§ **WHAT TO DO**: Work through the records that follow and return each line containing the word "dice".
====== EXCERPTED DATA
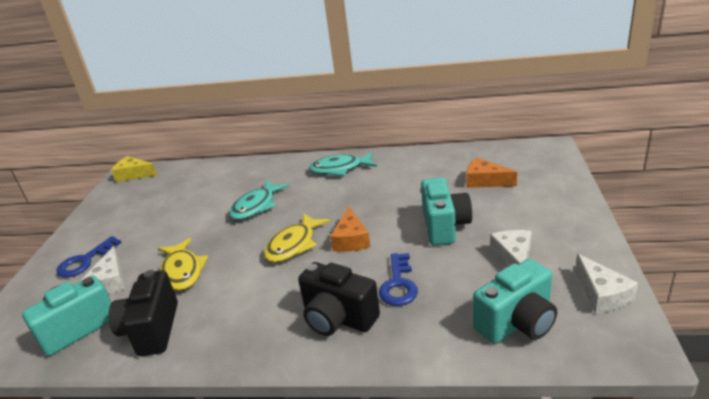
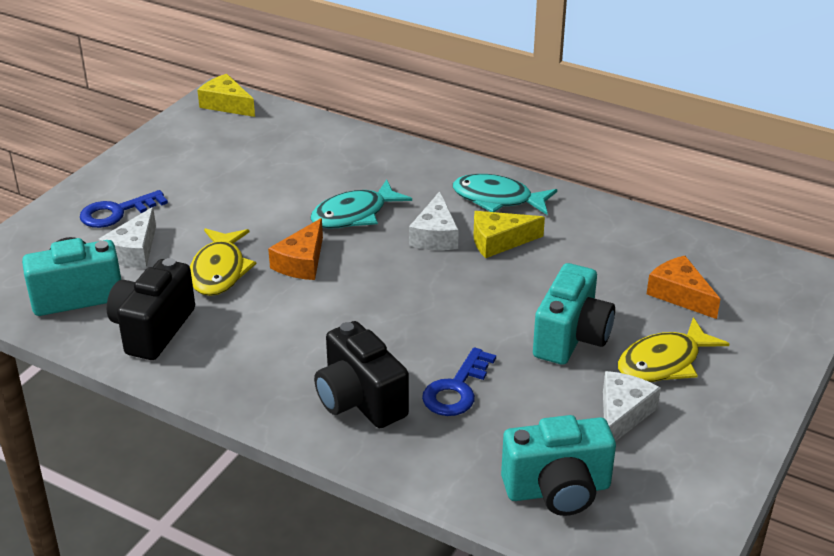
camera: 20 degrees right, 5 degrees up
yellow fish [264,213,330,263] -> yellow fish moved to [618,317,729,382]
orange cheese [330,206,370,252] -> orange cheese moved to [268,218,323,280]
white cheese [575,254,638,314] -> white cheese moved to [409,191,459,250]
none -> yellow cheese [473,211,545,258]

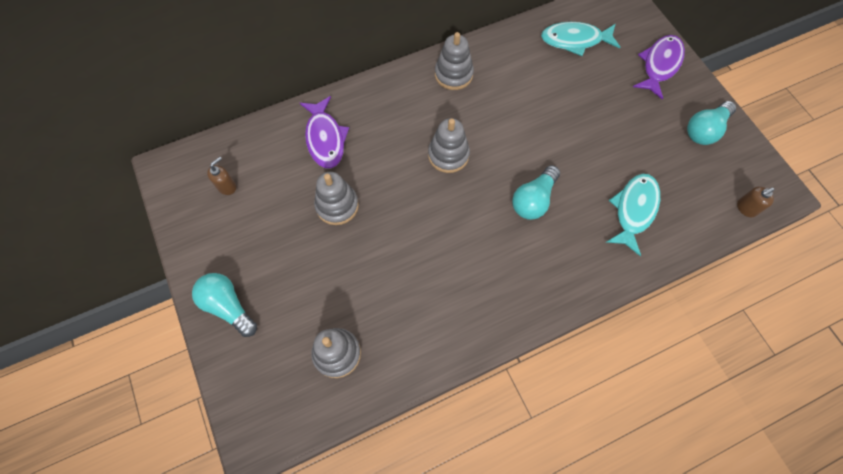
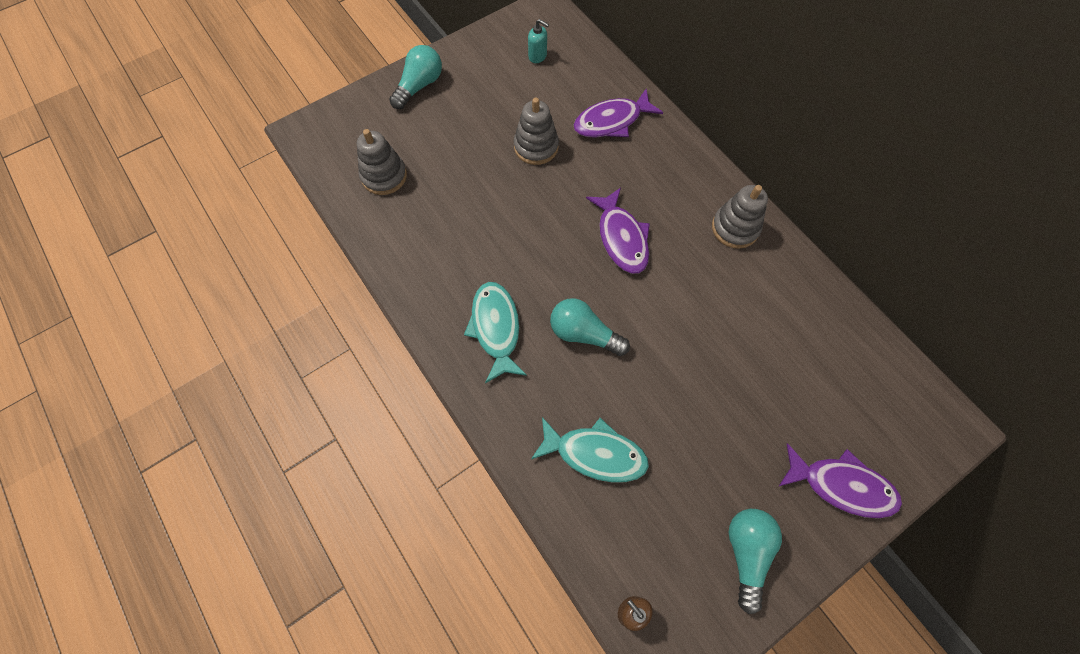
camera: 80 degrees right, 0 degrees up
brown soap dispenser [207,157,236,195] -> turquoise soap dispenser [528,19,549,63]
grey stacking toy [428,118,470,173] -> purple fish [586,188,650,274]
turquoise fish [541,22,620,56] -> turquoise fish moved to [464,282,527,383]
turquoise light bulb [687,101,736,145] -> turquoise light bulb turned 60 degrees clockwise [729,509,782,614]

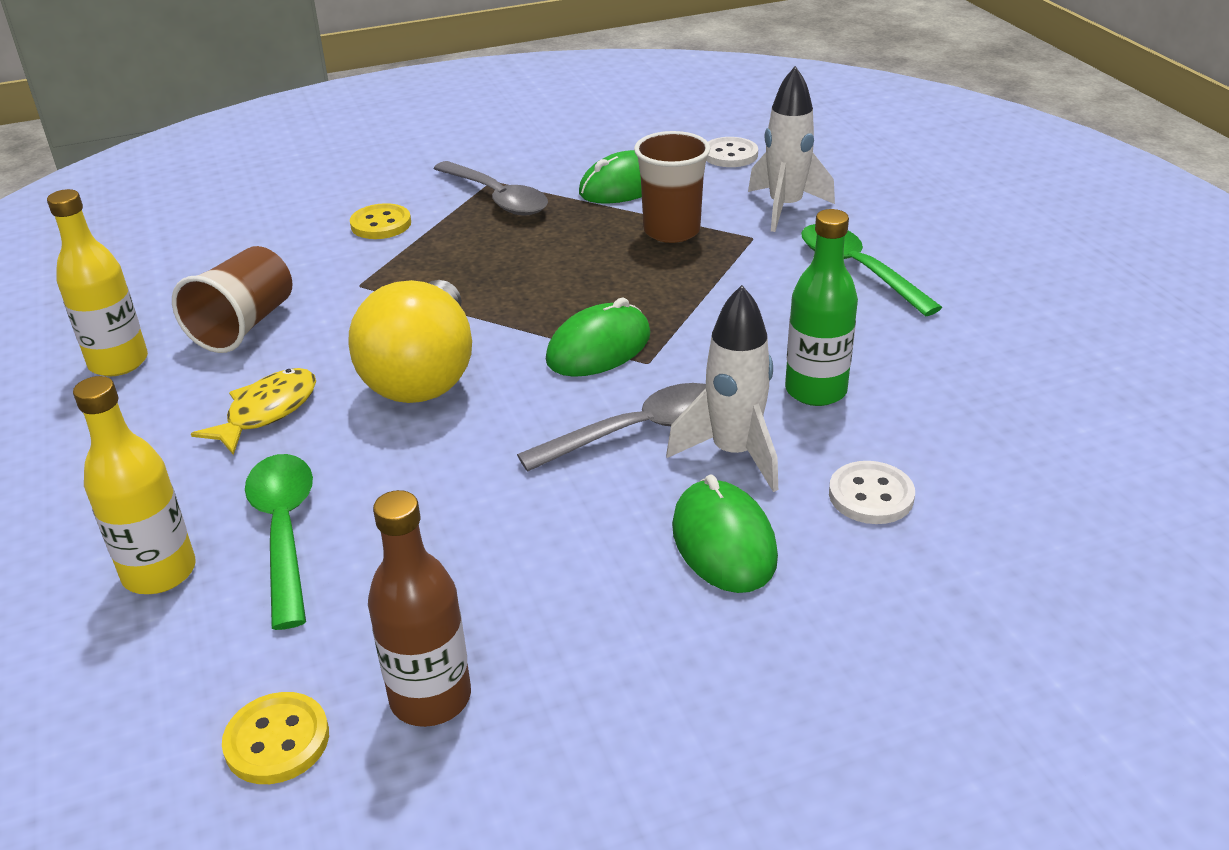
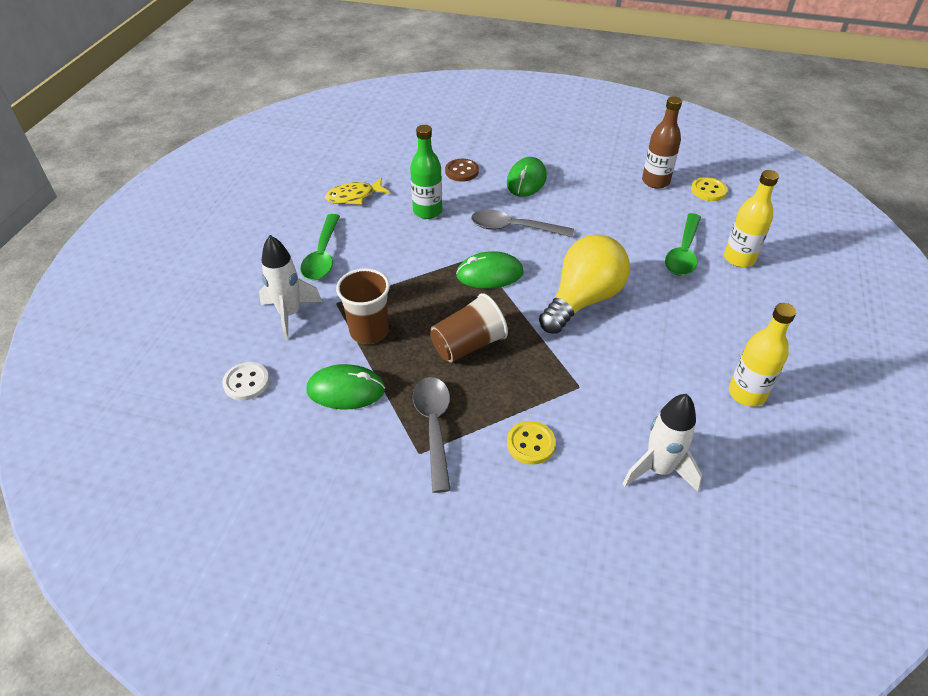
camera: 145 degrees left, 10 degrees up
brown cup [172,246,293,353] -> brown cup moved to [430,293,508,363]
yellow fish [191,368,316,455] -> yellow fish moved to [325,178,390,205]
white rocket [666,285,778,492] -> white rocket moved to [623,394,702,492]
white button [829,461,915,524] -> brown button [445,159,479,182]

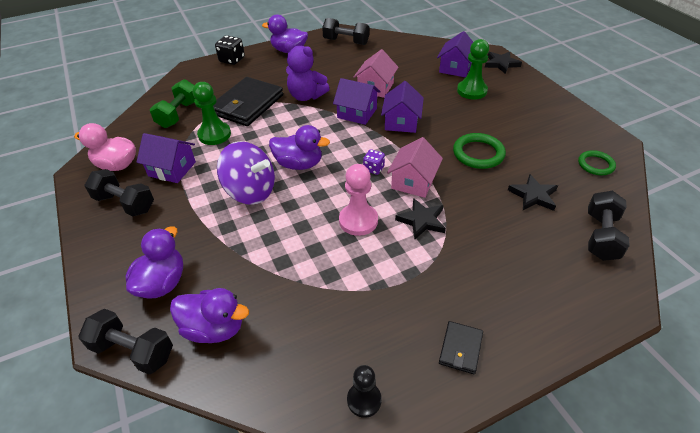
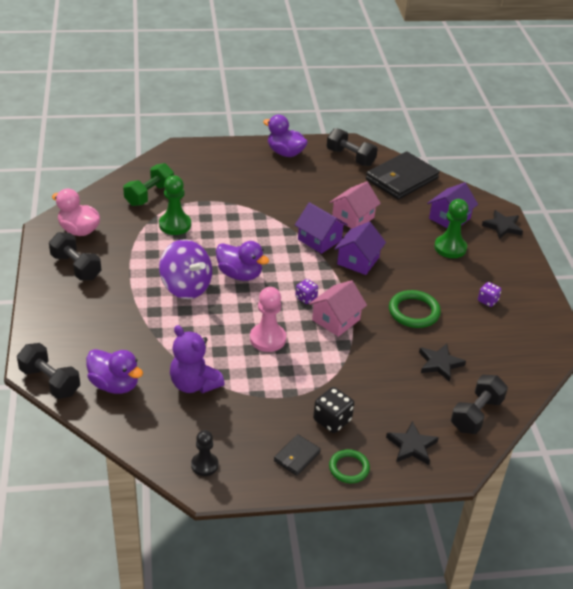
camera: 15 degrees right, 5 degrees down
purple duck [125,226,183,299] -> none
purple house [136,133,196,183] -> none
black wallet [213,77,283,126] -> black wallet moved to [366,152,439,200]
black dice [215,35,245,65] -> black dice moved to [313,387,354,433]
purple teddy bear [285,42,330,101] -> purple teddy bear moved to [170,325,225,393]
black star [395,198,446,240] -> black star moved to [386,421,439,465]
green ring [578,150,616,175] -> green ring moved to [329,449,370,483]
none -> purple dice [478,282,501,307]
============
§ **SOLUTION TO THE PROBLEM**:
black dice [215,35,245,65] -> black dice moved to [313,387,354,433]
none -> purple dice [478,282,501,307]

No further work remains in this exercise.